Work instructions: Only the closing portion of the entries is to be reproduced: the line containing "(248, 248) = (504, 313): purple" through the very last line, exactly as written.

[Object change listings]
━━━━━━━━━━━━━━━━━━━━━━━━━━━━━━
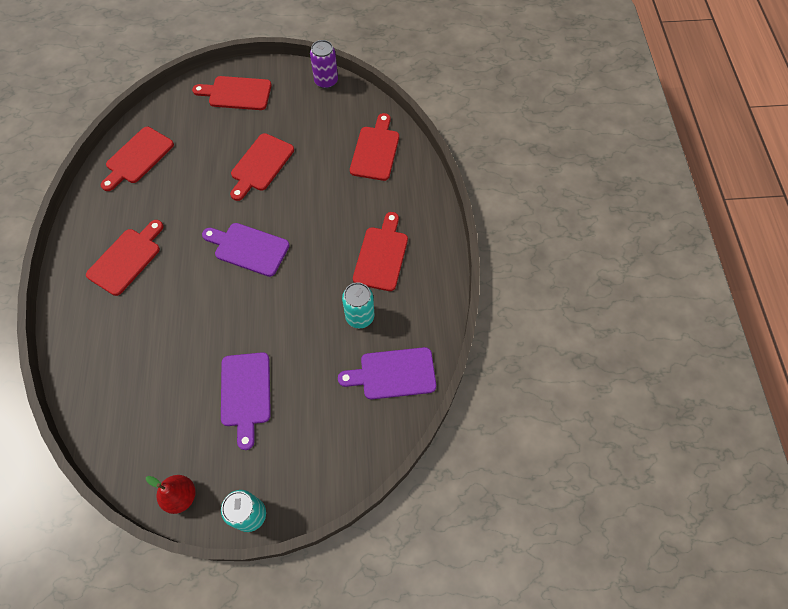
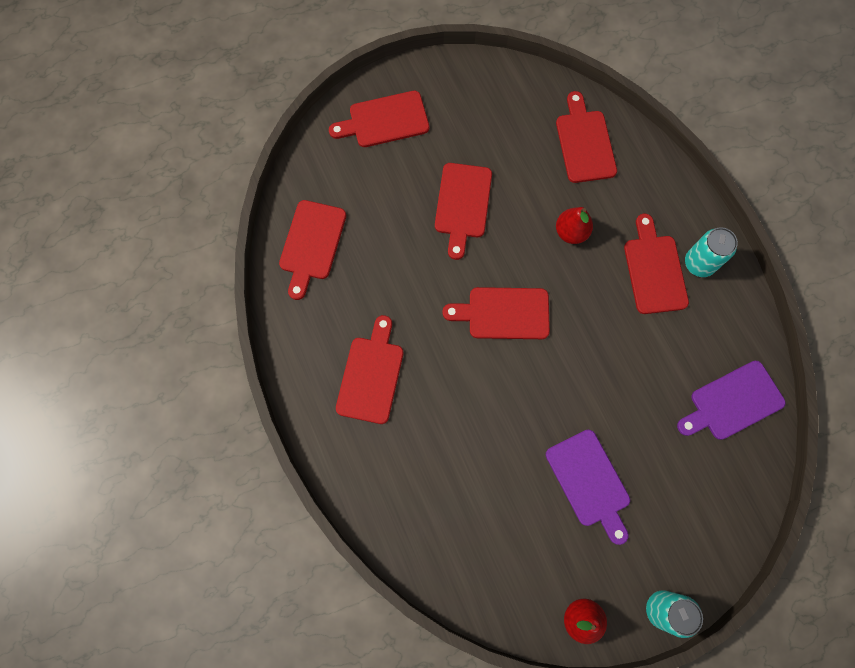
camera: 20 degrees left, 10 degrees up
(248, 248) = (504, 313): purple cutting board -> red cutting board
(326, 81) = (482, 70): purple can -> none
(331, 208) = (571, 232): none -> red pear
(360, 316) = (666, 350): turquoise can -> turquoise can (699, 263)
━━━━━━━━━━━━━━━━━━━━━━━━━━━━━━
Output for this task:
(248, 248) = (504, 313): purple cutting board -> red cutting board
(326, 81) = (482, 70): purple can -> none
(331, 208) = (571, 232): none -> red pear
(360, 316) = (666, 350): turquoise can -> turquoise can (699, 263)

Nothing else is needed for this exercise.